▶

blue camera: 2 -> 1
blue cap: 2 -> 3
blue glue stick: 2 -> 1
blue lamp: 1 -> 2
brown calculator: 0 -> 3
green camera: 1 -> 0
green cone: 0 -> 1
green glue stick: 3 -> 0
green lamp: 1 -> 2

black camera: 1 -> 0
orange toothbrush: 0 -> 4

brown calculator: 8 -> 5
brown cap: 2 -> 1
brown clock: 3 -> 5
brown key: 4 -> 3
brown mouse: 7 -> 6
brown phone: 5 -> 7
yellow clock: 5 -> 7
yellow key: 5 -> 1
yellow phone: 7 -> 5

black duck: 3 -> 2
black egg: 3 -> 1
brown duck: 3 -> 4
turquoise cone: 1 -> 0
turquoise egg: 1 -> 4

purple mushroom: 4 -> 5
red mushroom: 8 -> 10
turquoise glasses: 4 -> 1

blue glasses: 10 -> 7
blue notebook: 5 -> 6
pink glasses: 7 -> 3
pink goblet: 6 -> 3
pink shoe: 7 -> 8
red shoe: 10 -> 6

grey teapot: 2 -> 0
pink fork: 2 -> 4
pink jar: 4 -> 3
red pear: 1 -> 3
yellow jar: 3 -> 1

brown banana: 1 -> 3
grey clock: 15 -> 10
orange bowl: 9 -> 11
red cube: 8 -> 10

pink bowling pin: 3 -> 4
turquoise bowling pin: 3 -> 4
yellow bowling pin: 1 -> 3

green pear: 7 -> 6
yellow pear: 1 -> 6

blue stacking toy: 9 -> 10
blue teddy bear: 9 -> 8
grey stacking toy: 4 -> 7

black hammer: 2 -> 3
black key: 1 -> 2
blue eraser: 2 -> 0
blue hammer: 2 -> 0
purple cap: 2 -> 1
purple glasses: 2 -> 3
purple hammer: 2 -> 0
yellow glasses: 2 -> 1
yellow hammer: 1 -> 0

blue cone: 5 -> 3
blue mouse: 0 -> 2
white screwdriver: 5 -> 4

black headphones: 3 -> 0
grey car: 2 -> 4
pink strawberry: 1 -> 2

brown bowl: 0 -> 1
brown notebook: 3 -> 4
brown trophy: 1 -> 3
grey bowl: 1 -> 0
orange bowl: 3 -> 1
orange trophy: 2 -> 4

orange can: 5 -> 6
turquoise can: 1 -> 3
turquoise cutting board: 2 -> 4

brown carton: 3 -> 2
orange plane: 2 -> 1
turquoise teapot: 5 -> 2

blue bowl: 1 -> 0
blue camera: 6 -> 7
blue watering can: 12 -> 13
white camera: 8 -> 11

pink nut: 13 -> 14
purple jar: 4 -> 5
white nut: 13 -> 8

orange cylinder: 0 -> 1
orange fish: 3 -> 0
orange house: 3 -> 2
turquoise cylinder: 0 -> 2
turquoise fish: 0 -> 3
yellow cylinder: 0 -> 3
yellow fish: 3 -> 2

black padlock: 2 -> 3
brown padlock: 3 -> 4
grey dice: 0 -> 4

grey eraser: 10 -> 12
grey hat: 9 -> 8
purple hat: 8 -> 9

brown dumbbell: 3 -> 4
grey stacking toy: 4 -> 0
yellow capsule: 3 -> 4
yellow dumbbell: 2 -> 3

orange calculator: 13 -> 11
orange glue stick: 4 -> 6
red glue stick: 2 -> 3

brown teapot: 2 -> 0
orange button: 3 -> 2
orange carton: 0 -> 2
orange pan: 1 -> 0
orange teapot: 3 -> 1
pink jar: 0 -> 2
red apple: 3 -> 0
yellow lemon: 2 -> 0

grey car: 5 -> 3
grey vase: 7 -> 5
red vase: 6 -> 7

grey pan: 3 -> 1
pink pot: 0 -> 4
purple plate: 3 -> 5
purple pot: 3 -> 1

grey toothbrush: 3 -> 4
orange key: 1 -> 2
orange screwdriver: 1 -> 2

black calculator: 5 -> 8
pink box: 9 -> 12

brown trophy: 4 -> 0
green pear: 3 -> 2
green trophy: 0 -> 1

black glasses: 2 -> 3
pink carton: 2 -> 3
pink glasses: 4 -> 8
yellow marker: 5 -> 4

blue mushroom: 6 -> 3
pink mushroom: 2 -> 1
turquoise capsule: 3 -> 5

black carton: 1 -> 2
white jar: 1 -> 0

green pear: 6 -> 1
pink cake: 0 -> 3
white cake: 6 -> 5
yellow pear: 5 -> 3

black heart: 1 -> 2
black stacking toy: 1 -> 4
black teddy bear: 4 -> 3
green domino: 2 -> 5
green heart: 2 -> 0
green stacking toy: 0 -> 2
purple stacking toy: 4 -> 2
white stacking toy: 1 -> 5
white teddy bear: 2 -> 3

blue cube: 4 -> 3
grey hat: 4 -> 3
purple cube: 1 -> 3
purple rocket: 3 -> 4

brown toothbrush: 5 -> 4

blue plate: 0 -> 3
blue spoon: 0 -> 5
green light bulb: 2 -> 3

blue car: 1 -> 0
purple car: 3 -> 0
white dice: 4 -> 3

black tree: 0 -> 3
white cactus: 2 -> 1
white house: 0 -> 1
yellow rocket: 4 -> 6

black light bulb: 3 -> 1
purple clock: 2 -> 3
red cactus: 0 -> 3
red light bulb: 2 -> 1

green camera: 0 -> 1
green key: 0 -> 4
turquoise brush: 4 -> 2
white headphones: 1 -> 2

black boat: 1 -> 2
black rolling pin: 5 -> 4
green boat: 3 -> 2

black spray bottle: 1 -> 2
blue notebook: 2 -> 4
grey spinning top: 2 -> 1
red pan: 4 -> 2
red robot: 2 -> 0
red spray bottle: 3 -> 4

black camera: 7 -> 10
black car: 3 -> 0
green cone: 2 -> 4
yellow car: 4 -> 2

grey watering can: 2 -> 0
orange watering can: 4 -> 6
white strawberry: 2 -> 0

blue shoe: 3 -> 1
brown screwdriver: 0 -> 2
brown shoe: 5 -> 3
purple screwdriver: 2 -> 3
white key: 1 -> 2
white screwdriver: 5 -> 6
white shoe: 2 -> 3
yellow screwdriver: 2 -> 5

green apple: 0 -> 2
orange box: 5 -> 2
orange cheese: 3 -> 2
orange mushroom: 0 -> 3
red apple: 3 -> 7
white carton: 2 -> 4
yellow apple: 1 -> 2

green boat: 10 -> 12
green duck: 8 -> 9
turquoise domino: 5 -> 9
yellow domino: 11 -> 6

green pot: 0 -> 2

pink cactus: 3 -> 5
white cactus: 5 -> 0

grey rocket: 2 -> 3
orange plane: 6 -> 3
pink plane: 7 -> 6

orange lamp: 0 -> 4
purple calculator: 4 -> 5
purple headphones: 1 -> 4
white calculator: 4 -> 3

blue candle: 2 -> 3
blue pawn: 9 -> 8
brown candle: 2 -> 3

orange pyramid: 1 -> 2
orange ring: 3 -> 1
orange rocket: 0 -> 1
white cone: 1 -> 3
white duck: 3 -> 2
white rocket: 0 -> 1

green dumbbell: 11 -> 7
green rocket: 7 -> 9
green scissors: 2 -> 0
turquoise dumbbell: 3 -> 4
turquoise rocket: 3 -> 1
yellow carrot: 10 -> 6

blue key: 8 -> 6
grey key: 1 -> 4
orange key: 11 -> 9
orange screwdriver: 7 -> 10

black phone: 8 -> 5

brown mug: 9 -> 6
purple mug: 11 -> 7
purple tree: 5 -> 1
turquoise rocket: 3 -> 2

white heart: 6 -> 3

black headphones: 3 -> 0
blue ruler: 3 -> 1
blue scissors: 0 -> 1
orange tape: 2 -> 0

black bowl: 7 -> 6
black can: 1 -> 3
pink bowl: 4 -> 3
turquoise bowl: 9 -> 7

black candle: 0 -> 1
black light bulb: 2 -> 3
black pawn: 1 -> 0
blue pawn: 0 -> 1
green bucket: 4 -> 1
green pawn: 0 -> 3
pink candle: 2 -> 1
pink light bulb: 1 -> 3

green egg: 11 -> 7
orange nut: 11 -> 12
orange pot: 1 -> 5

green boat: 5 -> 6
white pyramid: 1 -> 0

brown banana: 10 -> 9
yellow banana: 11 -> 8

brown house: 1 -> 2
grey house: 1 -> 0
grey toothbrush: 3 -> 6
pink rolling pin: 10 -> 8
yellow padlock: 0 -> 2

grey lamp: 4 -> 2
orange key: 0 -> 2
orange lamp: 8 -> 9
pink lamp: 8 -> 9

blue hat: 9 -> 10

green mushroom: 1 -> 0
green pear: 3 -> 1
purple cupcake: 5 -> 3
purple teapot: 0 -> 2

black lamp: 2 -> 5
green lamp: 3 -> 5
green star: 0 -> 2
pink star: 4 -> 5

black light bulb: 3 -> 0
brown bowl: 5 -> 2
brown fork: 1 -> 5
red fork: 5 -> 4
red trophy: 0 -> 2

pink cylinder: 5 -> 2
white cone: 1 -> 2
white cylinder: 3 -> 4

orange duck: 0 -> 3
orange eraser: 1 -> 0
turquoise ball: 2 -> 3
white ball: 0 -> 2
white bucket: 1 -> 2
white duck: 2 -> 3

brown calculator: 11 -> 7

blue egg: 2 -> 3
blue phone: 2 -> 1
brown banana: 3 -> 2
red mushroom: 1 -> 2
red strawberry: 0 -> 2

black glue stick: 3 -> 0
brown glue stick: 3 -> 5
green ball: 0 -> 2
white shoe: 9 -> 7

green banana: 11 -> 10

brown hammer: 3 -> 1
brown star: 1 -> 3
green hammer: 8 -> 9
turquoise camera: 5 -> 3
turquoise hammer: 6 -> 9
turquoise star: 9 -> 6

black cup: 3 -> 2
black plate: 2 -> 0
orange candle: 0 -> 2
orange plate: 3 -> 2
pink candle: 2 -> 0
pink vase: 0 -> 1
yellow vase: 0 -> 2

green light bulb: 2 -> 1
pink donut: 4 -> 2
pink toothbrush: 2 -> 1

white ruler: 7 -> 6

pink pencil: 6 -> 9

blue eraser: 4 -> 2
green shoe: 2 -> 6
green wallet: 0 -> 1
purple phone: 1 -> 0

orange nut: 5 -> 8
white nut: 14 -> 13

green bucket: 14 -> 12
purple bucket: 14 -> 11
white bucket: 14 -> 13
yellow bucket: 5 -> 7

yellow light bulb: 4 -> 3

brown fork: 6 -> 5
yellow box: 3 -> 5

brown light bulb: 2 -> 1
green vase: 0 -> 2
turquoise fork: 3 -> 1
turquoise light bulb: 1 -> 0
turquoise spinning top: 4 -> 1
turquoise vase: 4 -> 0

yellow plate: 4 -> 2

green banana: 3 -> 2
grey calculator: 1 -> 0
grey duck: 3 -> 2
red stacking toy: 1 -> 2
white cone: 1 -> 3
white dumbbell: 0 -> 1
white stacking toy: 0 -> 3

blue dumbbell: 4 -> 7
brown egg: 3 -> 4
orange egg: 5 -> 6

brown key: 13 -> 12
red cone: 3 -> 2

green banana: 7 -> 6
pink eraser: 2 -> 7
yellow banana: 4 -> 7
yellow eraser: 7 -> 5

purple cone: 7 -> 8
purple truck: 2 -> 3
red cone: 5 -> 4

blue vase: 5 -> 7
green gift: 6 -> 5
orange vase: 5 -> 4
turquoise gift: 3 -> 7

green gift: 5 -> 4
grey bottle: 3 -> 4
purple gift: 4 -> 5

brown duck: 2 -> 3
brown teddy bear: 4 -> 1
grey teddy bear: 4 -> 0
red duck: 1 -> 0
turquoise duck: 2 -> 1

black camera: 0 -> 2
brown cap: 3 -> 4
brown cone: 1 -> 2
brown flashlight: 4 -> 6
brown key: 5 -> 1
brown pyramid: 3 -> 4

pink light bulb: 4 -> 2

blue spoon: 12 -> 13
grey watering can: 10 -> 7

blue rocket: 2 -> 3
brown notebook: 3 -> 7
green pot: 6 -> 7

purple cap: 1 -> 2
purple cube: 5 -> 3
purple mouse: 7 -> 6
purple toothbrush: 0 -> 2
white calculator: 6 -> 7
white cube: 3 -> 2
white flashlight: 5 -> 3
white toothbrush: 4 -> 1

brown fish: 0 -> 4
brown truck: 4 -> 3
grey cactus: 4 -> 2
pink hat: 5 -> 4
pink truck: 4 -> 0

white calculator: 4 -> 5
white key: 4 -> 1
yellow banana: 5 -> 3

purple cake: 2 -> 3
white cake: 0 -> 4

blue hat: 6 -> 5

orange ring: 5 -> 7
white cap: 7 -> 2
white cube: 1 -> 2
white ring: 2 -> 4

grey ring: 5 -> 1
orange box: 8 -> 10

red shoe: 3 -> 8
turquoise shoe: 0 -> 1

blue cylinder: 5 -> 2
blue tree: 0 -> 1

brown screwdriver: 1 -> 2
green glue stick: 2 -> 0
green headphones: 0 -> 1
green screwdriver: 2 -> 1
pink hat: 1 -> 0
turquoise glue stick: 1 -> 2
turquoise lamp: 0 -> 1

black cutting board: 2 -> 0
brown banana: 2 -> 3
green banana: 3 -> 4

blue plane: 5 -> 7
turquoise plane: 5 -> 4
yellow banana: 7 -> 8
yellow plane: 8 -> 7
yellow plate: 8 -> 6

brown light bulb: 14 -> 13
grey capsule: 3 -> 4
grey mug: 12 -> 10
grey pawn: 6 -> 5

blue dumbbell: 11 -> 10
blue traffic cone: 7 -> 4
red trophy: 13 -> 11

◀

Please print exactly what appears from the first line of the data through the line with "brown calculator: 8 -> 5", including both of those lines and nothing past them.

blue camera: 2 -> 1
blue cap: 2 -> 3
blue glue stick: 2 -> 1
blue lamp: 1 -> 2
brown calculator: 0 -> 3
green camera: 1 -> 0
green cone: 0 -> 1
green glue stick: 3 -> 0
green lamp: 1 -> 2

black camera: 1 -> 0
orange toothbrush: 0 -> 4

brown calculator: 8 -> 5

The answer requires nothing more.